*** Opening EXTRACTED DATA ***

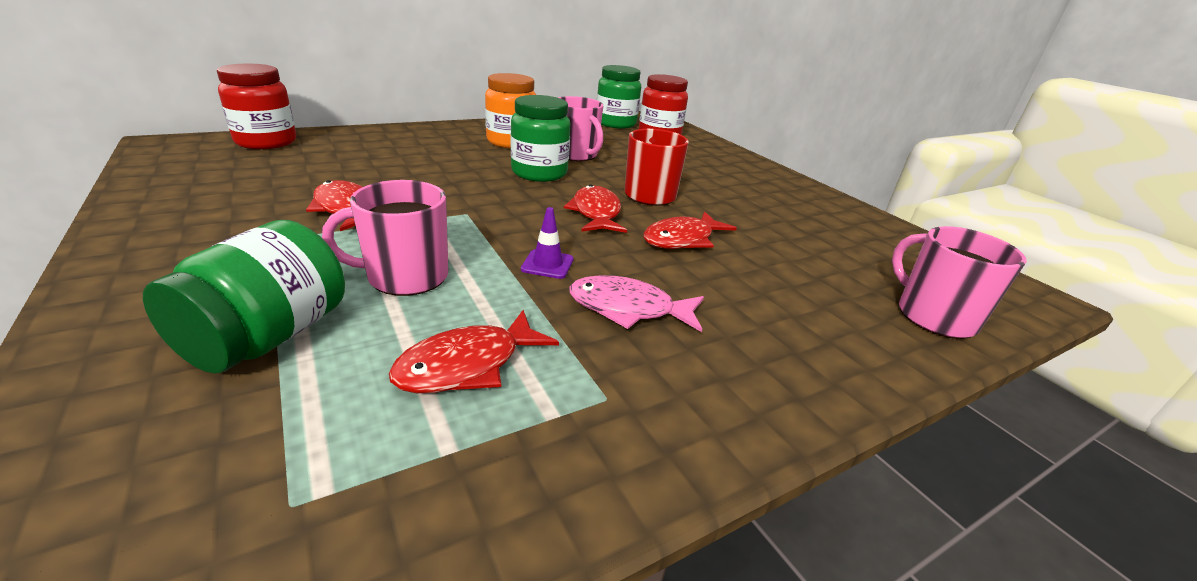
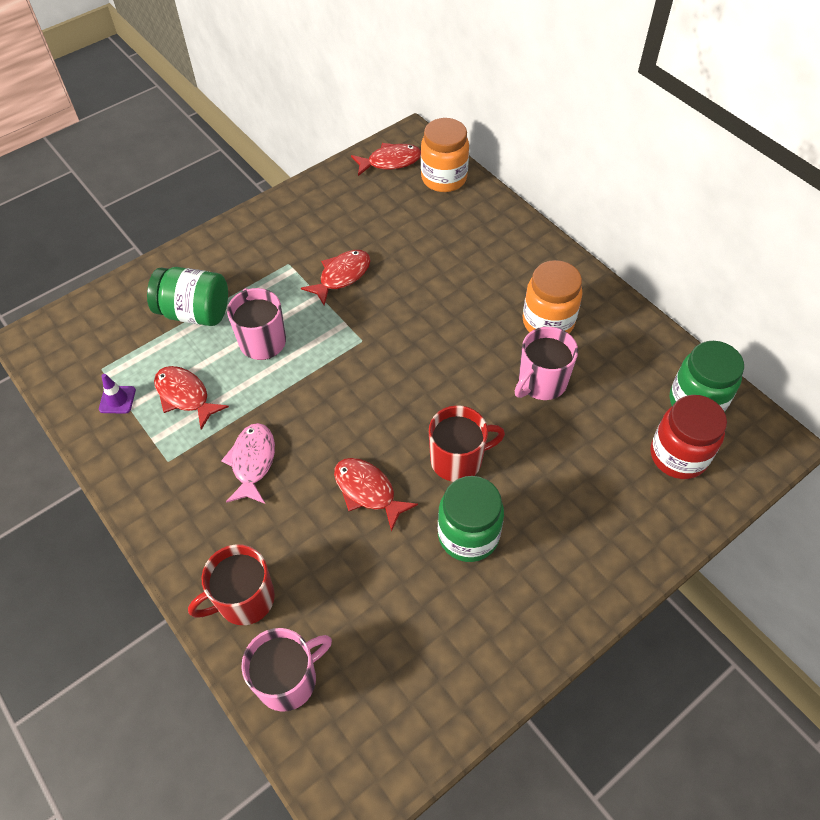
camera: 85 degrees right, 25 degrees up
(266, 142) = (444, 178): red jar -> orange jar
(539, 173) = (470, 364): green jar -> green jar (468, 535)
(547, 264) = (298, 407): purple traffic cone -> purple traffic cone (117, 399)
(596, 213) = (396, 422): red fish -> red fish (390, 161)
(846, 338) = (244, 599): none -> red mug

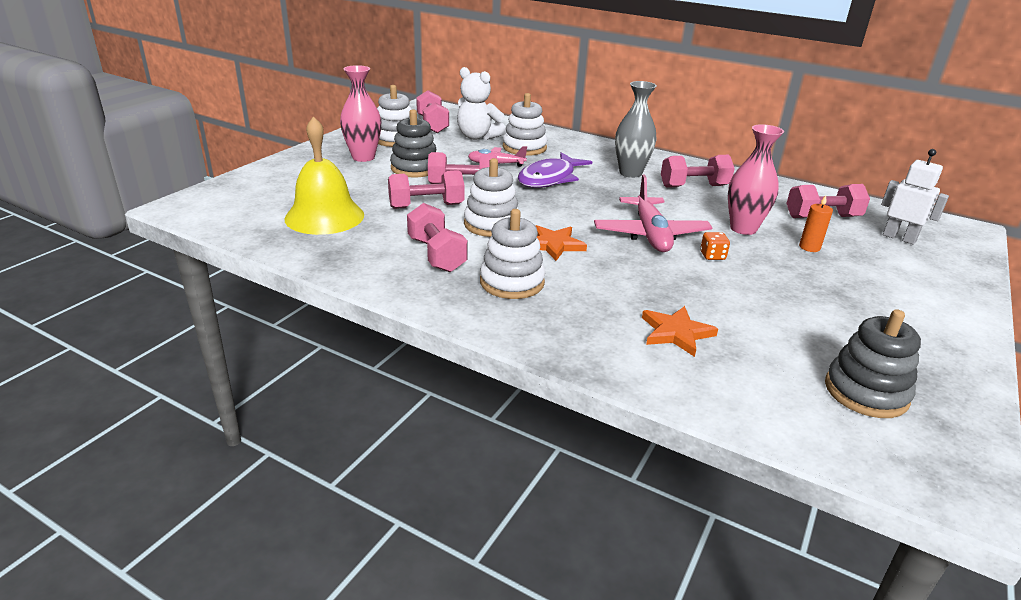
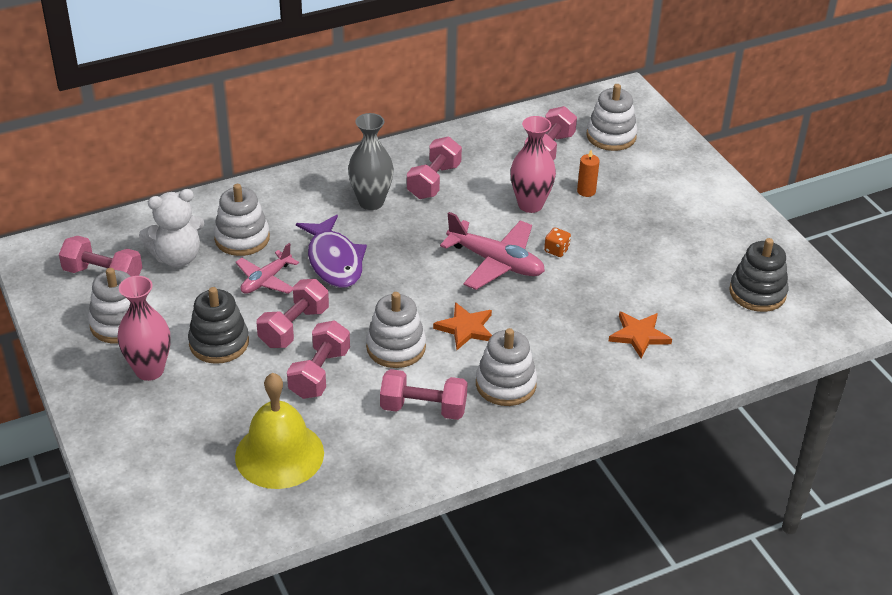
camera: 55 degrees left, 10 degrees up
(899, 238) = (611, 136): white robot -> white stacking toy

*** Closing EXTRACTED DATA ***

[AIM OF THE EXERCISE] Select from the material above each line in which the string "degrees" appears, and list those lines.

[ANSWER TO THE EXERCISE]
camera: 85 degrees right, 25 degrees up
camera: 55 degrees left, 10 degrees up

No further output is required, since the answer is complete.